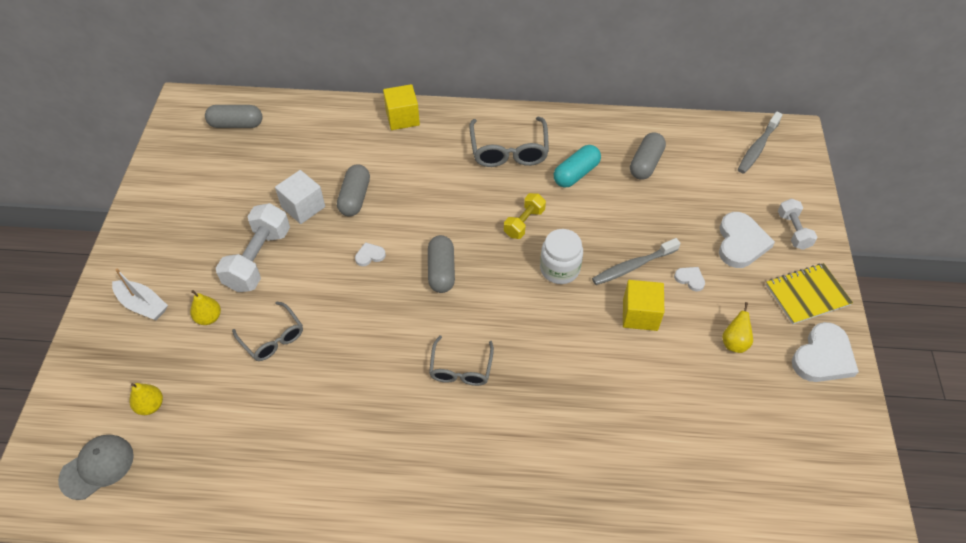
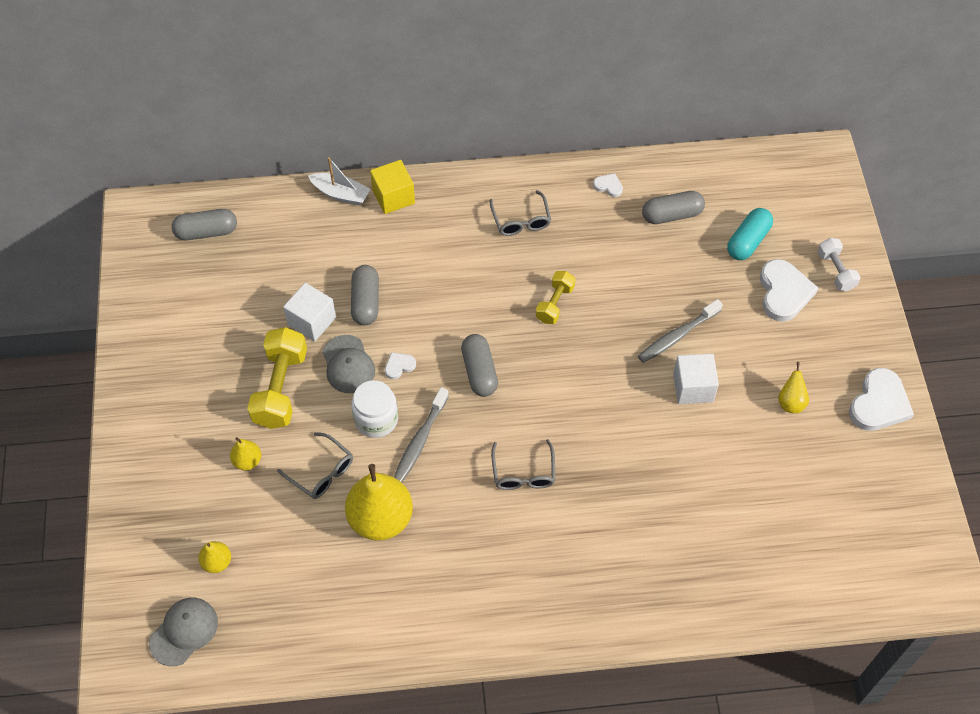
camera: 10 degrees left, 5 degrees up
(143, 305) = (172, 458): white boat -> white boat (341, 194)
(258, 259) = (280, 388): white dumbbell -> yellow dumbbell
(315, 390) = (381, 518): none -> yellow pear
(324, 248) = (348, 364): none -> grey cap
(509, 150) = (521, 220): grey glasses -> grey glasses, size x0.66
(559, 269) = (602, 350): white jar -> white jar (376, 419)
(576, 174) = (599, 238): turquoise capsule -> turquoise capsule (748, 241)
(640, 314) = (693, 387): yellow cube -> white cube
(646, 164) = (672, 215): grey capsule -> grey capsule turned 60 degrees clockwise
(690, 279) = (737, 341): white heart -> white heart (608, 186)
(757, 148) = (787, 178): grey toothbrush -> grey toothbrush (420, 440)
(807, 295) = (857, 340): yellow notebook -> none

═══

To do: Everything from the line with "(143, 305) = (172, 458): white" to the end of the listing above needs to be duplicated exactly, both end lines included, with nothing more.

Result of the task:
(143, 305) = (172, 458): white boat -> white boat (341, 194)
(258, 259) = (280, 388): white dumbbell -> yellow dumbbell
(315, 390) = (381, 518): none -> yellow pear
(324, 248) = (348, 364): none -> grey cap
(509, 150) = (521, 220): grey glasses -> grey glasses, size x0.66
(559, 269) = (602, 350): white jar -> white jar (376, 419)
(576, 174) = (599, 238): turquoise capsule -> turquoise capsule (748, 241)
(640, 314) = (693, 387): yellow cube -> white cube
(646, 164) = (672, 215): grey capsule -> grey capsule turned 60 degrees clockwise
(690, 279) = (737, 341): white heart -> white heart (608, 186)
(757, 148) = (787, 178): grey toothbrush -> grey toothbrush (420, 440)
(807, 295) = (857, 340): yellow notebook -> none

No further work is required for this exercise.